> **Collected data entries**
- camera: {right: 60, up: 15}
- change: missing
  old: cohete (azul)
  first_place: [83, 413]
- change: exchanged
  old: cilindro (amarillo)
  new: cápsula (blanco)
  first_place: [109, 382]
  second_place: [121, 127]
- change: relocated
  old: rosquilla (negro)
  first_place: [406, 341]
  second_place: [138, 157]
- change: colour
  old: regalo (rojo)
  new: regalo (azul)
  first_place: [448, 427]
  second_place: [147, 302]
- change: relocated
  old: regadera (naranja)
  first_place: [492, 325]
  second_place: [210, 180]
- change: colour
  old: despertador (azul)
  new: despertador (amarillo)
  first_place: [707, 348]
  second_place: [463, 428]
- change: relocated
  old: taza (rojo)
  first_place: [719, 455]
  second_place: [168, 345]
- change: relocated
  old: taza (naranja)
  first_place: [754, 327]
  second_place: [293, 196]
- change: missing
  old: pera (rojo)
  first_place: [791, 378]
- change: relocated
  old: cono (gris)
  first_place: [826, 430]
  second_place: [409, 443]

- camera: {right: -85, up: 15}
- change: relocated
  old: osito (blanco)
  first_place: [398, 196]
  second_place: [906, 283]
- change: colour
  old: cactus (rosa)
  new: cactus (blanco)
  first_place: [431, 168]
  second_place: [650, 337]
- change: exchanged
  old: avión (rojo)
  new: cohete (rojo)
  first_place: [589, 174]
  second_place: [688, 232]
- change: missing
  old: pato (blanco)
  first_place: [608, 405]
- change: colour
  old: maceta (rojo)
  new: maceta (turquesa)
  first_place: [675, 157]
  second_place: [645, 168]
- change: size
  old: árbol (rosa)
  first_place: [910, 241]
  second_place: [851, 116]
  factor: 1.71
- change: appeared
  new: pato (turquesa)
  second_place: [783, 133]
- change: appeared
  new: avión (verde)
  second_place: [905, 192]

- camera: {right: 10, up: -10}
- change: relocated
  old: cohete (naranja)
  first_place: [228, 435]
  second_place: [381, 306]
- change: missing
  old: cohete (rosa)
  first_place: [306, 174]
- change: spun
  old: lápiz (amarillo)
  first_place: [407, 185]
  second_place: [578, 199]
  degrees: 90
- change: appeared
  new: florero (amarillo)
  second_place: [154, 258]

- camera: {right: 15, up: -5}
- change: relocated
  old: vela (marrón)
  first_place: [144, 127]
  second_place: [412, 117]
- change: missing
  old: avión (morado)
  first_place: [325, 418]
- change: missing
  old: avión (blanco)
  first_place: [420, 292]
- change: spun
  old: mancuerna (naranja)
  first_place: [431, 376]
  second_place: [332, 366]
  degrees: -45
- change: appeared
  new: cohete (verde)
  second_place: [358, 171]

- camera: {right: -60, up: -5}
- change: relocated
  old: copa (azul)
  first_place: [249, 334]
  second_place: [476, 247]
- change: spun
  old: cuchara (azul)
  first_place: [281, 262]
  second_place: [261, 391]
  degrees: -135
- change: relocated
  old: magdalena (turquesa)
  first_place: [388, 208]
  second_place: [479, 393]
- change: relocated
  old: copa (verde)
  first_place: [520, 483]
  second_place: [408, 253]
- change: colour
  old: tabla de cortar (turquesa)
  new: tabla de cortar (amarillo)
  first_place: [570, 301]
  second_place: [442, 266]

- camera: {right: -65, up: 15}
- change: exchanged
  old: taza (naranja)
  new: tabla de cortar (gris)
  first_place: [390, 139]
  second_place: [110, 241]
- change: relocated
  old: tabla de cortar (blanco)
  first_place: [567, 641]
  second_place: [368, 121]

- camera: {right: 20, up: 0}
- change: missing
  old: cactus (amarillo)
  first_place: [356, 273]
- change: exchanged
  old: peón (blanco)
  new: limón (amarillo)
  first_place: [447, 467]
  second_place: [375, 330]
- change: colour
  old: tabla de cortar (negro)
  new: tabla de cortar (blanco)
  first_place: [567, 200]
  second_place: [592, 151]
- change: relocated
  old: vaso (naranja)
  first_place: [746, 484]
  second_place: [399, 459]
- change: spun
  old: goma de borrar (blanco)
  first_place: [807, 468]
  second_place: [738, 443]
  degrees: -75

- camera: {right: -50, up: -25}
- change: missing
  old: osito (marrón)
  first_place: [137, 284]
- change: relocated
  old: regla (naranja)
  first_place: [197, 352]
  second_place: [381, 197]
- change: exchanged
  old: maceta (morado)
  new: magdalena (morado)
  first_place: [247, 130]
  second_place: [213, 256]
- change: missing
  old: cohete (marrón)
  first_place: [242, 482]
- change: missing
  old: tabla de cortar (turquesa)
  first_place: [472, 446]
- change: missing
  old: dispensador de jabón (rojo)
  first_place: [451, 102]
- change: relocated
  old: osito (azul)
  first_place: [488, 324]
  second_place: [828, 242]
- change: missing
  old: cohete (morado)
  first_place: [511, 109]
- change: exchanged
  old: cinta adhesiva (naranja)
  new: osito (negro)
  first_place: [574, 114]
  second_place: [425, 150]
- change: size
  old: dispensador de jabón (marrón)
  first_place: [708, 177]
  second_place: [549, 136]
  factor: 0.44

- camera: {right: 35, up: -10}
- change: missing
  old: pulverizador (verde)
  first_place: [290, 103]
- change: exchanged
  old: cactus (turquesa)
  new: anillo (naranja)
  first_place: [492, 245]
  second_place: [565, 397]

> **Description of the task**
In the data above, find each line that uses the string "despertador". Copy it.

> **Written solution**
  old: despertador (azul)
  new: despertador (amarillo)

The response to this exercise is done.